━━━ DATA FOR THE TASK

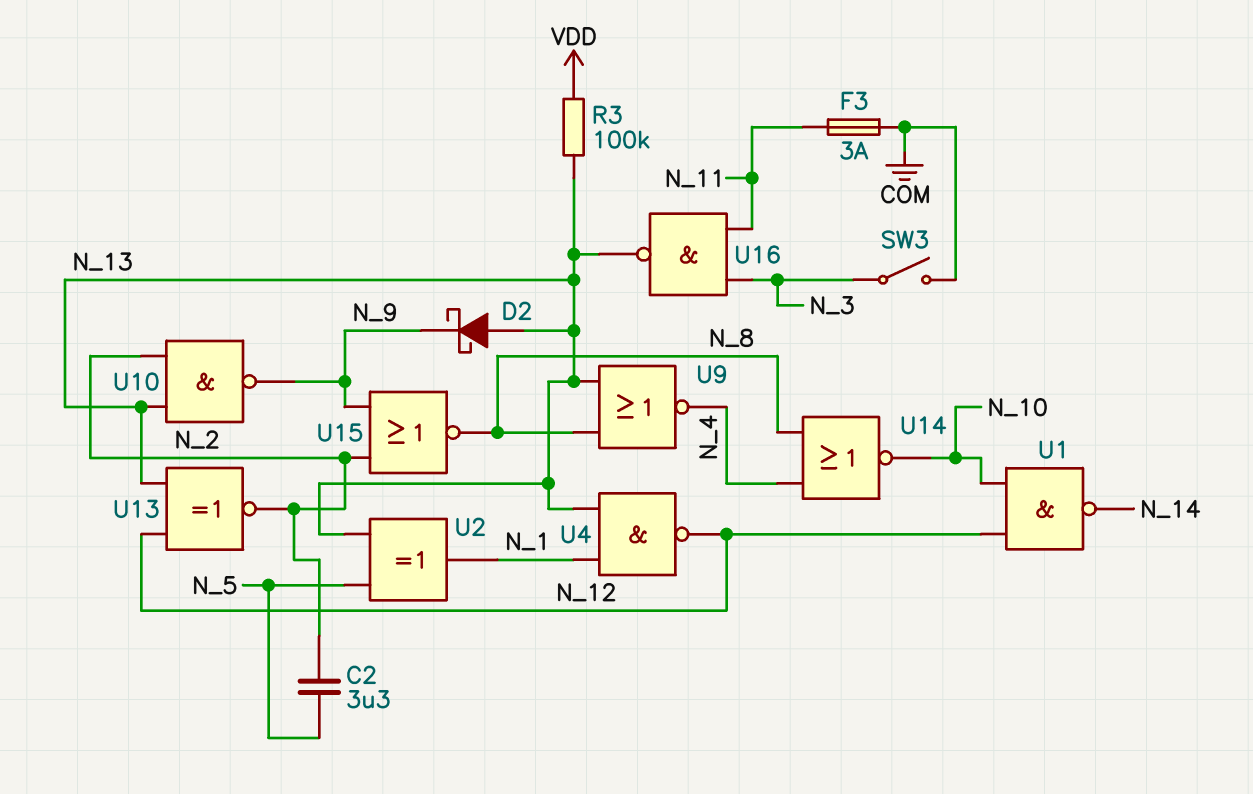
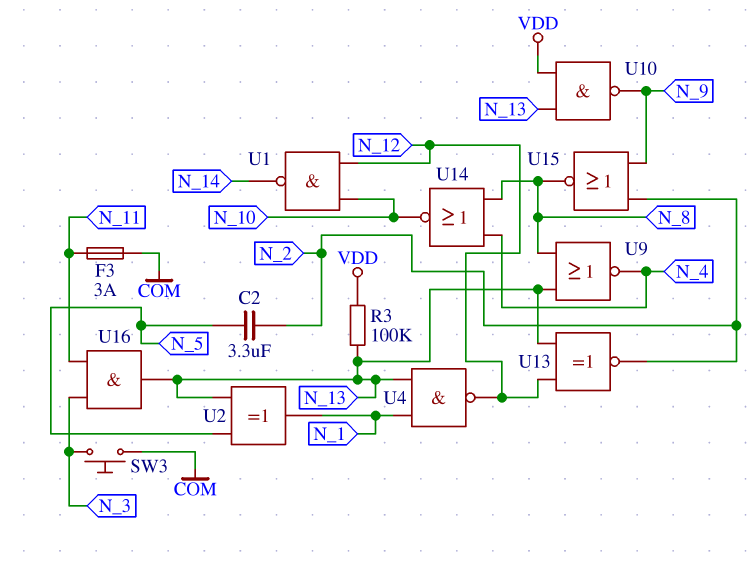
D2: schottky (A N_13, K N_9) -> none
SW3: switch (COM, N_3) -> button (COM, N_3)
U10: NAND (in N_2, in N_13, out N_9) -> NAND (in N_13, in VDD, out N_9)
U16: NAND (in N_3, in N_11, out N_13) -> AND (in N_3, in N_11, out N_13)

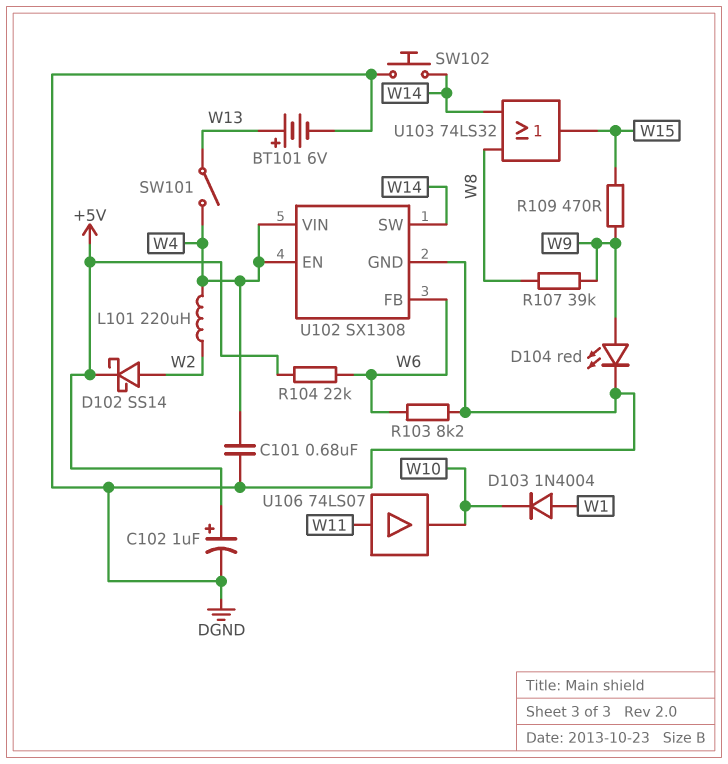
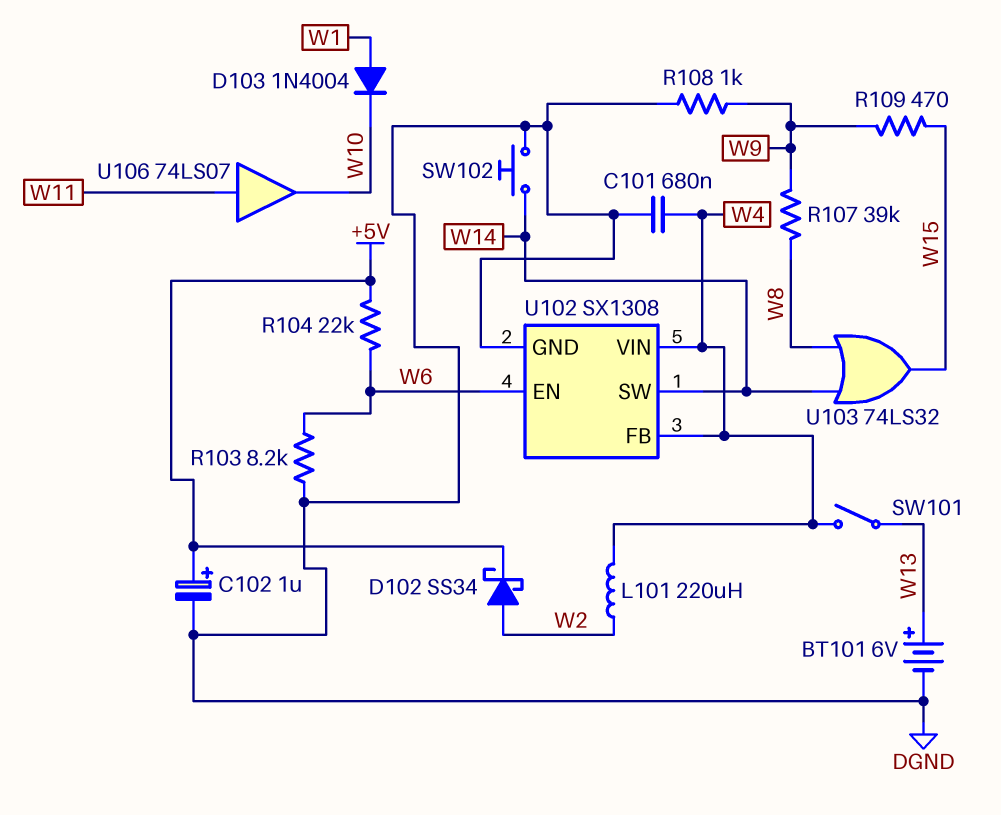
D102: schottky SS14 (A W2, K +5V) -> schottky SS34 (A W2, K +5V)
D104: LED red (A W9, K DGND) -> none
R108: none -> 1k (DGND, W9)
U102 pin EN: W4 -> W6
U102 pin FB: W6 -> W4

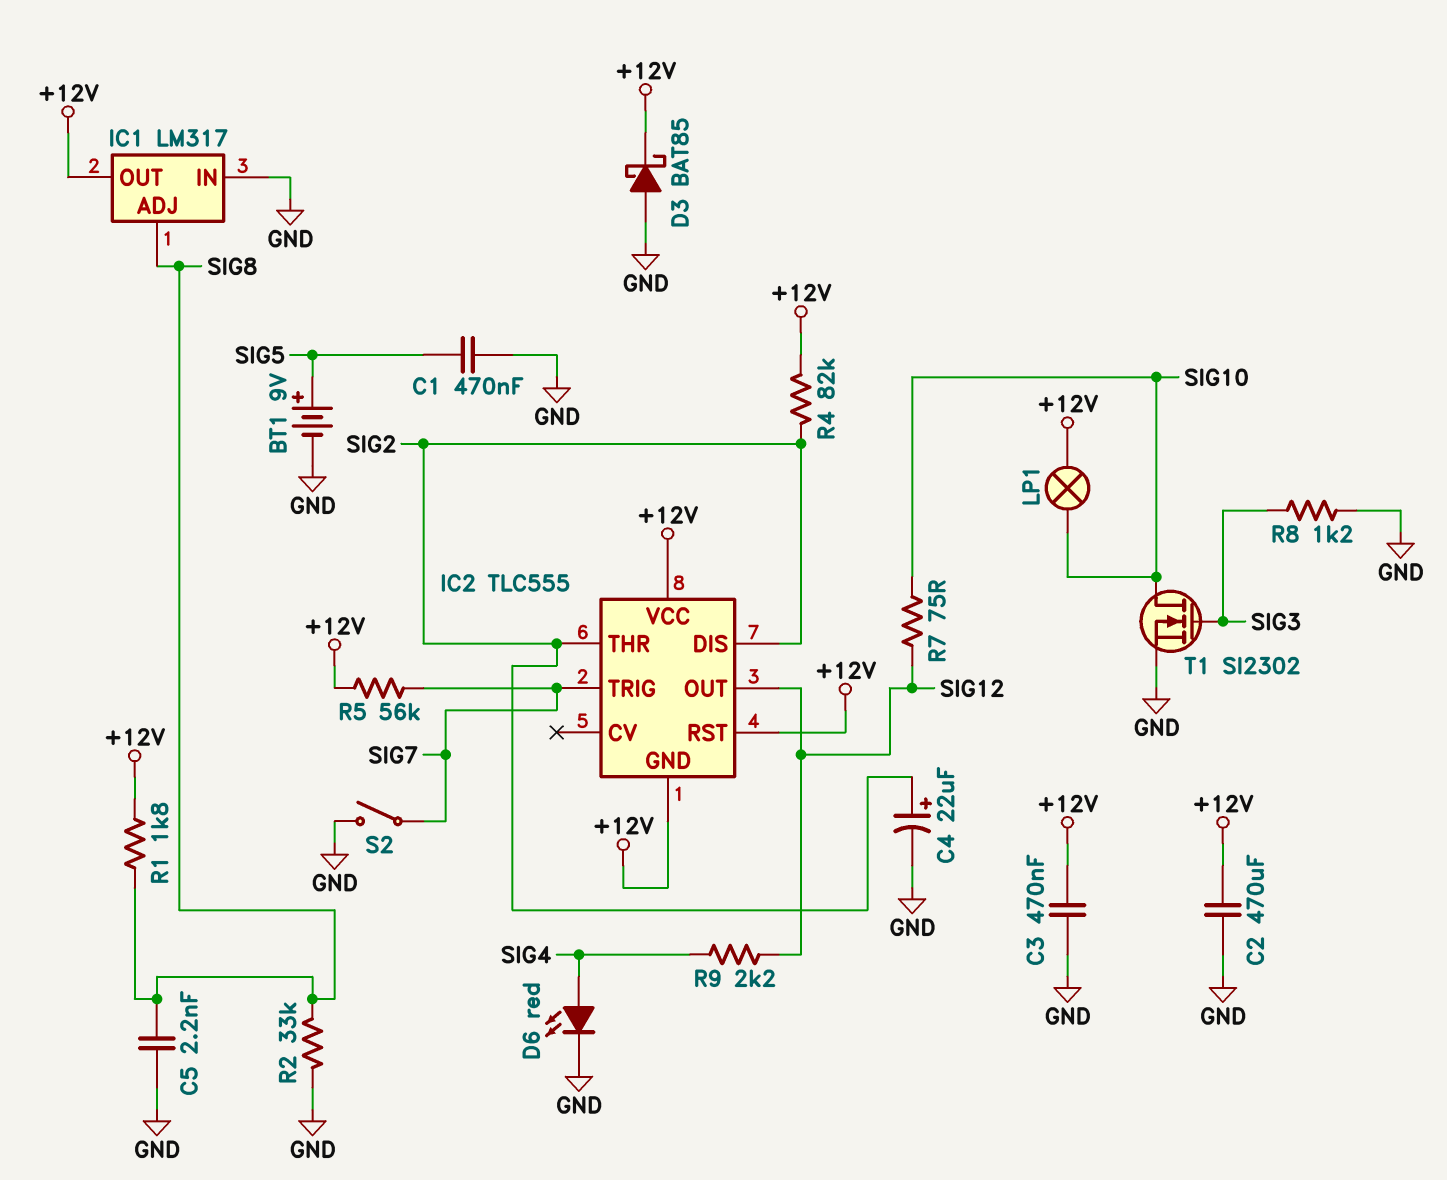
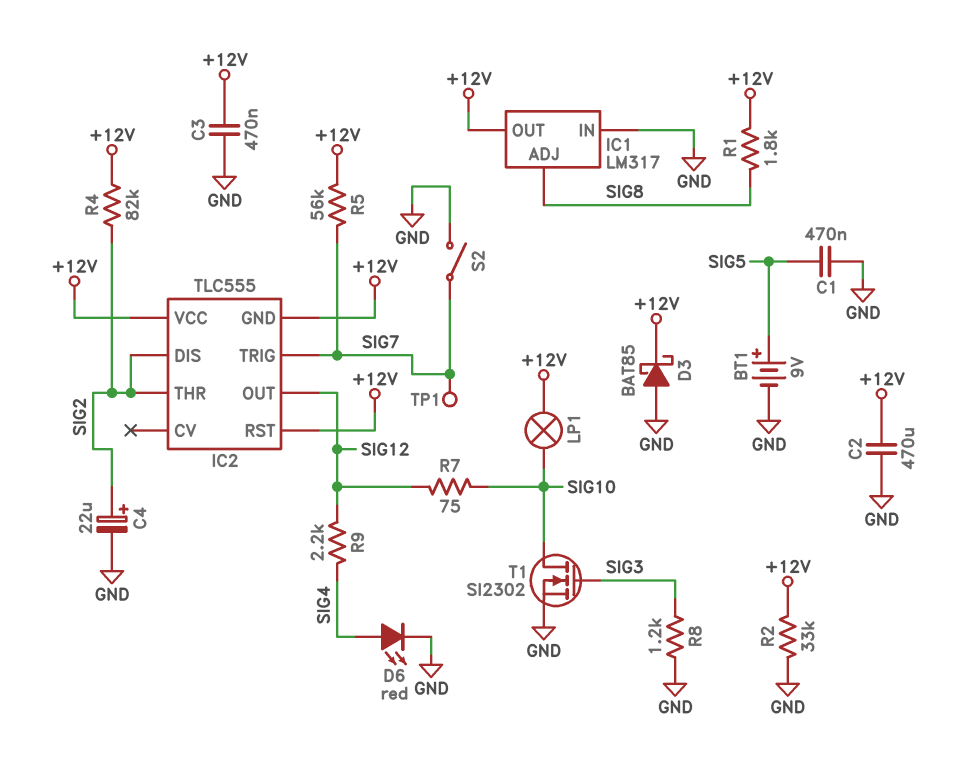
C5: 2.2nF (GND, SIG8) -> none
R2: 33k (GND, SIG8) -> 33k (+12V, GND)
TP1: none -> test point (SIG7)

━━━━━━

INSTRUCTIONS FOR THE TASK: All lines from the one containing "C5: 2.2nF (GND, SIG8) -> none" to the last line above should be reproduced exactly, and no other lines should be given.

OUTPUT:
C5: 2.2nF (GND, SIG8) -> none
R2: 33k (GND, SIG8) -> 33k (+12V, GND)
TP1: none -> test point (SIG7)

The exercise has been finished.